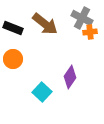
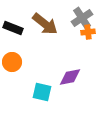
gray cross: rotated 30 degrees clockwise
orange cross: moved 2 px left
orange circle: moved 1 px left, 3 px down
purple diamond: rotated 45 degrees clockwise
cyan square: rotated 30 degrees counterclockwise
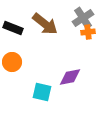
gray cross: moved 1 px right
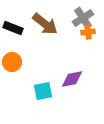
purple diamond: moved 2 px right, 2 px down
cyan square: moved 1 px right, 1 px up; rotated 24 degrees counterclockwise
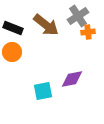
gray cross: moved 5 px left, 2 px up
brown arrow: moved 1 px right, 1 px down
orange circle: moved 10 px up
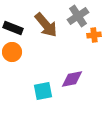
brown arrow: rotated 12 degrees clockwise
orange cross: moved 6 px right, 3 px down
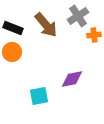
cyan square: moved 4 px left, 5 px down
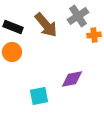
black rectangle: moved 1 px up
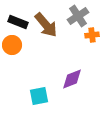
black rectangle: moved 5 px right, 5 px up
orange cross: moved 2 px left
orange circle: moved 7 px up
purple diamond: rotated 10 degrees counterclockwise
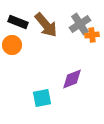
gray cross: moved 2 px right, 8 px down
cyan square: moved 3 px right, 2 px down
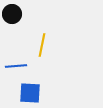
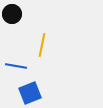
blue line: rotated 15 degrees clockwise
blue square: rotated 25 degrees counterclockwise
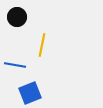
black circle: moved 5 px right, 3 px down
blue line: moved 1 px left, 1 px up
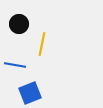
black circle: moved 2 px right, 7 px down
yellow line: moved 1 px up
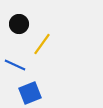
yellow line: rotated 25 degrees clockwise
blue line: rotated 15 degrees clockwise
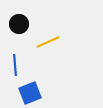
yellow line: moved 6 px right, 2 px up; rotated 30 degrees clockwise
blue line: rotated 60 degrees clockwise
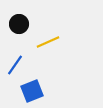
blue line: rotated 40 degrees clockwise
blue square: moved 2 px right, 2 px up
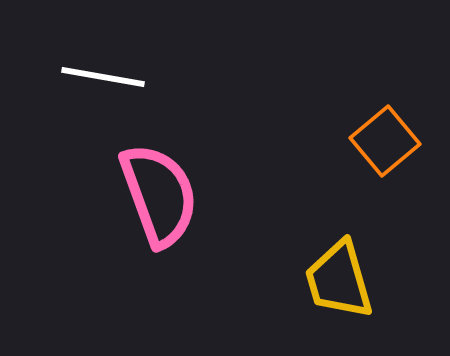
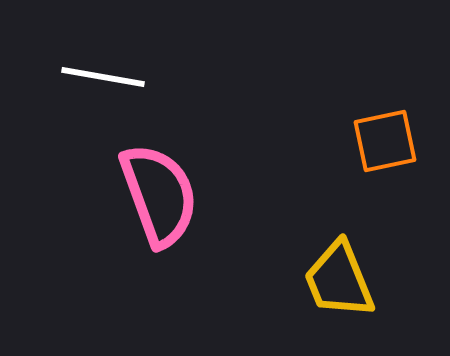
orange square: rotated 28 degrees clockwise
yellow trapezoid: rotated 6 degrees counterclockwise
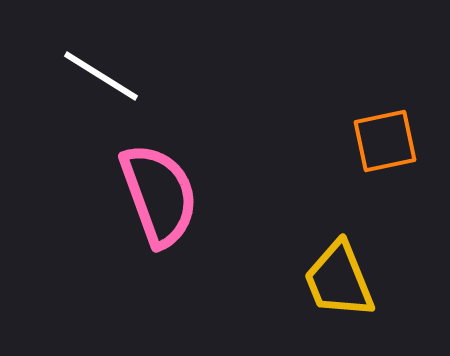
white line: moved 2 px left, 1 px up; rotated 22 degrees clockwise
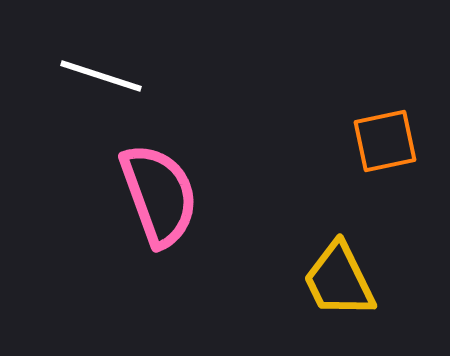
white line: rotated 14 degrees counterclockwise
yellow trapezoid: rotated 4 degrees counterclockwise
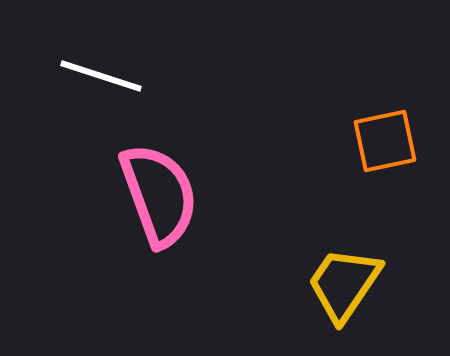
yellow trapezoid: moved 5 px right, 4 px down; rotated 60 degrees clockwise
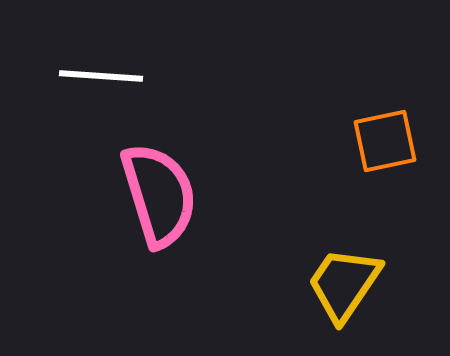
white line: rotated 14 degrees counterclockwise
pink semicircle: rotated 3 degrees clockwise
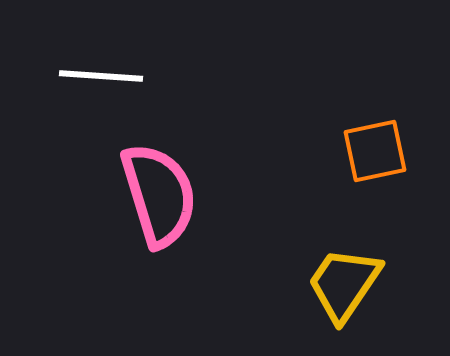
orange square: moved 10 px left, 10 px down
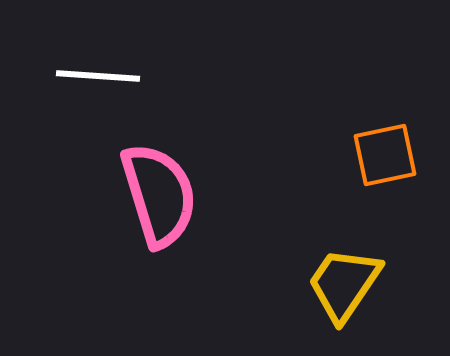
white line: moved 3 px left
orange square: moved 10 px right, 4 px down
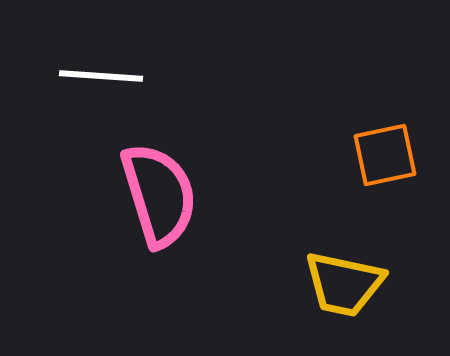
white line: moved 3 px right
yellow trapezoid: rotated 112 degrees counterclockwise
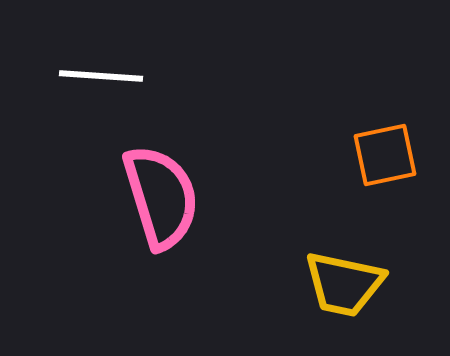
pink semicircle: moved 2 px right, 2 px down
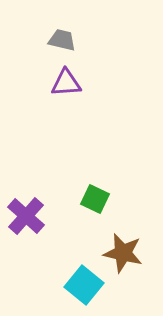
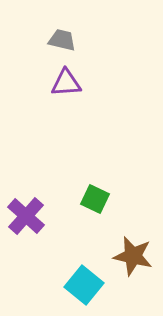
brown star: moved 10 px right, 3 px down
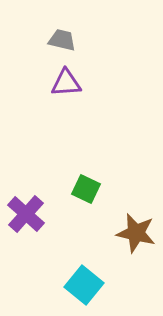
green square: moved 9 px left, 10 px up
purple cross: moved 2 px up
brown star: moved 3 px right, 23 px up
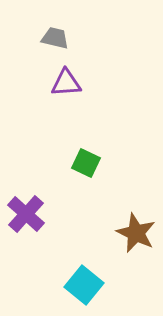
gray trapezoid: moved 7 px left, 2 px up
green square: moved 26 px up
brown star: rotated 12 degrees clockwise
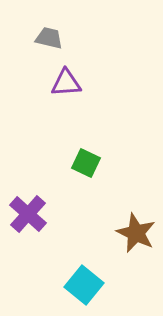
gray trapezoid: moved 6 px left
purple cross: moved 2 px right
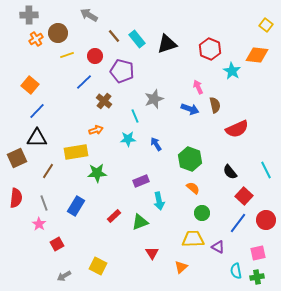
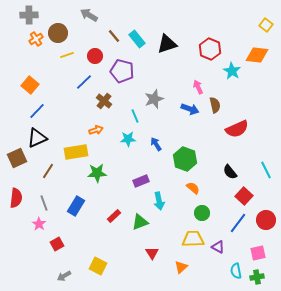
black triangle at (37, 138): rotated 25 degrees counterclockwise
green hexagon at (190, 159): moved 5 px left
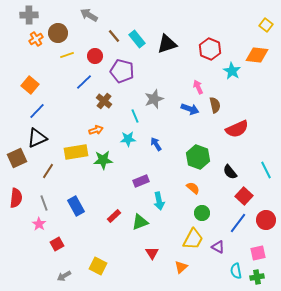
green hexagon at (185, 159): moved 13 px right, 2 px up
green star at (97, 173): moved 6 px right, 13 px up
blue rectangle at (76, 206): rotated 60 degrees counterclockwise
yellow trapezoid at (193, 239): rotated 120 degrees clockwise
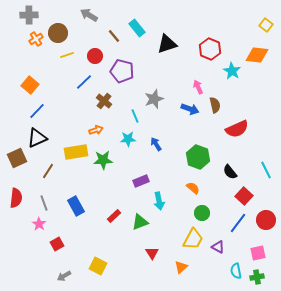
cyan rectangle at (137, 39): moved 11 px up
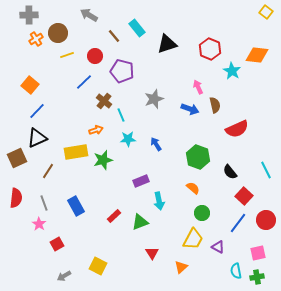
yellow square at (266, 25): moved 13 px up
cyan line at (135, 116): moved 14 px left, 1 px up
green star at (103, 160): rotated 12 degrees counterclockwise
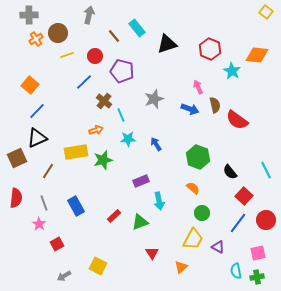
gray arrow at (89, 15): rotated 72 degrees clockwise
red semicircle at (237, 129): moved 9 px up; rotated 60 degrees clockwise
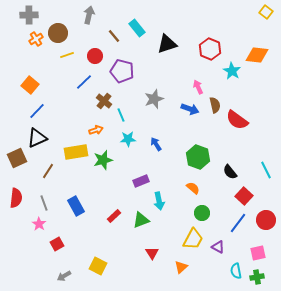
green triangle at (140, 222): moved 1 px right, 2 px up
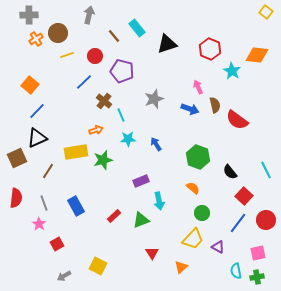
yellow trapezoid at (193, 239): rotated 15 degrees clockwise
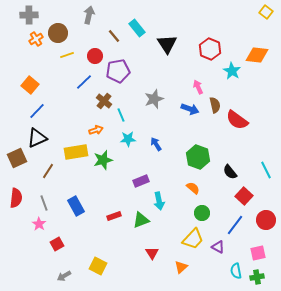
black triangle at (167, 44): rotated 45 degrees counterclockwise
purple pentagon at (122, 71): moved 4 px left; rotated 25 degrees counterclockwise
red rectangle at (114, 216): rotated 24 degrees clockwise
blue line at (238, 223): moved 3 px left, 2 px down
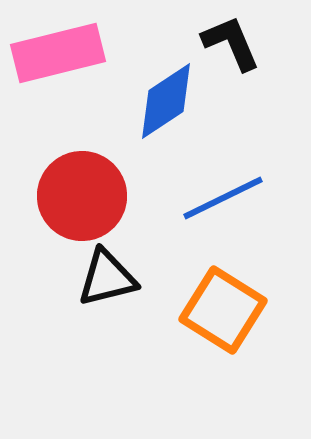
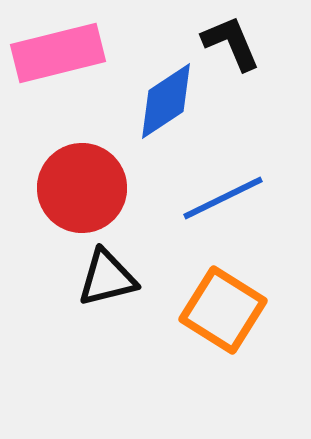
red circle: moved 8 px up
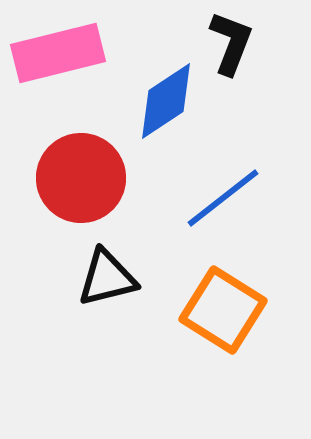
black L-shape: rotated 44 degrees clockwise
red circle: moved 1 px left, 10 px up
blue line: rotated 12 degrees counterclockwise
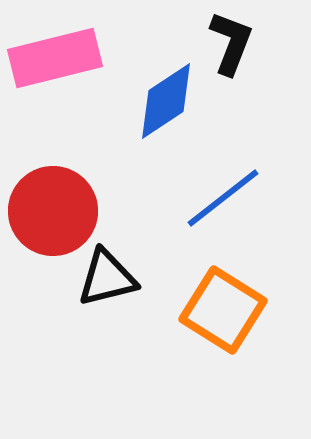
pink rectangle: moved 3 px left, 5 px down
red circle: moved 28 px left, 33 px down
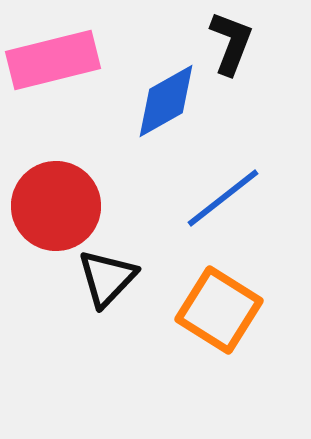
pink rectangle: moved 2 px left, 2 px down
blue diamond: rotated 4 degrees clockwise
red circle: moved 3 px right, 5 px up
black triangle: rotated 32 degrees counterclockwise
orange square: moved 4 px left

---

- **EXERCISE TASK**
Copy out all the rows above, swapping "orange cross" for "orange plus sign" and keeping everything else the same. Leave out the pictures.

- **ANSWER TO THIS PROBLEM**
gray cross: rotated 30 degrees clockwise
orange plus sign: moved 2 px left
orange circle: moved 1 px left, 3 px down
purple diamond: rotated 45 degrees clockwise
cyan square: rotated 30 degrees counterclockwise
gray cross: moved 1 px right
purple diamond: moved 2 px right, 2 px down
cyan square: moved 1 px right, 1 px up; rotated 24 degrees counterclockwise
gray cross: moved 5 px left, 2 px up
brown arrow: moved 1 px right, 1 px down
orange circle: moved 10 px up
brown arrow: rotated 12 degrees clockwise
orange plus sign: moved 6 px right, 3 px down
cyan square: moved 4 px left, 5 px down
black rectangle: moved 1 px up
black rectangle: moved 5 px right, 5 px up
orange plus sign: moved 2 px left
orange circle: moved 7 px up
purple diamond: rotated 10 degrees counterclockwise
gray cross: moved 2 px right, 8 px down
cyan square: moved 3 px right, 2 px down
blue line: rotated 15 degrees clockwise
blue square: rotated 25 degrees counterclockwise
black circle: moved 5 px right, 3 px down
blue line: moved 1 px left, 1 px up
black circle: moved 2 px right, 7 px down
yellow line: moved 1 px up
yellow line: rotated 25 degrees clockwise
blue line: rotated 15 degrees clockwise
yellow line: moved 6 px right, 2 px up; rotated 30 degrees clockwise
blue line: rotated 60 degrees clockwise
blue line: rotated 40 degrees clockwise
blue square: moved 2 px right, 2 px up
orange square: rotated 28 degrees clockwise
yellow trapezoid: rotated 6 degrees counterclockwise
white line: moved 2 px left, 1 px up; rotated 22 degrees clockwise
white line: rotated 14 degrees counterclockwise
yellow trapezoid: rotated 4 degrees counterclockwise
yellow trapezoid: moved 5 px right, 4 px down; rotated 60 degrees clockwise
white line: rotated 14 degrees counterclockwise
pink semicircle: rotated 3 degrees clockwise
orange square: moved 10 px left, 10 px down
white line: moved 3 px left
orange square: moved 10 px right, 4 px down
white line: moved 3 px right
yellow trapezoid: rotated 112 degrees counterclockwise
pink semicircle: moved 2 px right, 2 px down
brown star: moved 10 px right, 3 px down
green square: moved 9 px left, 10 px up
purple cross: moved 2 px up
brown star: moved 3 px right, 23 px up
gray trapezoid: moved 7 px left, 2 px up
green square: moved 26 px up
brown star: rotated 12 degrees clockwise
gray trapezoid: moved 6 px left
purple cross: moved 2 px right
black triangle at (37, 138): rotated 25 degrees counterclockwise
green hexagon at (190, 159): moved 5 px left
green hexagon at (185, 159): moved 13 px right, 2 px up
green star at (97, 173): moved 6 px right, 13 px up
blue rectangle at (76, 206): rotated 60 degrees counterclockwise
yellow trapezoid at (193, 239): rotated 120 degrees clockwise
cyan rectangle at (137, 39): moved 11 px up
yellow square at (266, 25): moved 13 px up
cyan line at (135, 116): moved 14 px left, 1 px up
green star at (103, 160): rotated 12 degrees counterclockwise
gray arrow at (89, 15): rotated 72 degrees clockwise
red semicircle at (237, 129): moved 9 px up; rotated 60 degrees clockwise
green triangle at (140, 222): moved 1 px right, 2 px up
yellow trapezoid at (193, 239): rotated 15 degrees clockwise
black triangle at (167, 44): rotated 45 degrees counterclockwise
purple pentagon at (122, 71): moved 4 px left; rotated 25 degrees counterclockwise
red rectangle at (114, 216): rotated 24 degrees clockwise
blue line at (238, 223): moved 3 px left, 2 px down
red circle: moved 8 px up
black L-shape: rotated 44 degrees clockwise
red circle: moved 1 px left, 10 px up
blue line: rotated 12 degrees counterclockwise
pink rectangle: moved 3 px left, 5 px down
red circle: moved 28 px left, 33 px down
pink rectangle: moved 2 px left, 2 px down
blue diamond: rotated 4 degrees clockwise
red circle: moved 3 px right, 5 px up
black triangle: rotated 32 degrees counterclockwise
orange square: moved 4 px left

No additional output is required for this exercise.